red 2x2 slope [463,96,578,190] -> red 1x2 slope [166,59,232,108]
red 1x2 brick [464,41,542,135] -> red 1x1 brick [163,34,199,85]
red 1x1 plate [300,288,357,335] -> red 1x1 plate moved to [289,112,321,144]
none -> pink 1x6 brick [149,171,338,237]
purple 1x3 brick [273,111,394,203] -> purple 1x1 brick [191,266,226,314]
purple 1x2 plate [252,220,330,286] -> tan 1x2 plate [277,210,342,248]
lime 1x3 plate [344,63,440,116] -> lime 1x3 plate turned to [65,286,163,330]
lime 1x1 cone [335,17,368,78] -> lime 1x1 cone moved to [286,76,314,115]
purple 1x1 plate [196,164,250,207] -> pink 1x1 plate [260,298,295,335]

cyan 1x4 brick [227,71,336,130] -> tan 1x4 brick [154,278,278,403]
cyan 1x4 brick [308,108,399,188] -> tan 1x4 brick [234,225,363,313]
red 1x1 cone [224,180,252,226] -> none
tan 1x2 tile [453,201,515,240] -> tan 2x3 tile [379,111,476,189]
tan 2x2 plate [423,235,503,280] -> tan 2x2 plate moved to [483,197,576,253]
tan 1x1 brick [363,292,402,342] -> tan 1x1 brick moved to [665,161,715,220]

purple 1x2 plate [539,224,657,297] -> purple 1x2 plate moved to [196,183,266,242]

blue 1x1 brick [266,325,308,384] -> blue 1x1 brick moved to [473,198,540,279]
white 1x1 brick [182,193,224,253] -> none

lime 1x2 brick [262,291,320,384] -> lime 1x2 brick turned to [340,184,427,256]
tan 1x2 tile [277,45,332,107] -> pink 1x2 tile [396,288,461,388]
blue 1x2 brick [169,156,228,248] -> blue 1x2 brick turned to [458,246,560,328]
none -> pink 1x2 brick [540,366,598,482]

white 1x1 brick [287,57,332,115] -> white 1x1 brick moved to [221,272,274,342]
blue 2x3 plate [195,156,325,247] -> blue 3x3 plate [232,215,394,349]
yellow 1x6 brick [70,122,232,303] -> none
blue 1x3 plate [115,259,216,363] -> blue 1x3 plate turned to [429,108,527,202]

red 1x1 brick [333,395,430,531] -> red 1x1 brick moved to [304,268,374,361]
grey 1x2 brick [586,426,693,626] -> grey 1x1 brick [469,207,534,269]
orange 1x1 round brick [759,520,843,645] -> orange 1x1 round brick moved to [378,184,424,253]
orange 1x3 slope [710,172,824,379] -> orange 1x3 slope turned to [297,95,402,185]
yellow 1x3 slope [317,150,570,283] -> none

## Instructions for the task
Your output is to be the lines of the listing, exact and complete, starting at the first and ending with the line that contains "purple 1x3 brick".

## Result
red 2x2 slope [463,96,578,190] -> red 1x2 slope [166,59,232,108]
red 1x2 brick [464,41,542,135] -> red 1x1 brick [163,34,199,85]
red 1x1 plate [300,288,357,335] -> red 1x1 plate moved to [289,112,321,144]
none -> pink 1x6 brick [149,171,338,237]
purple 1x3 brick [273,111,394,203] -> purple 1x1 brick [191,266,226,314]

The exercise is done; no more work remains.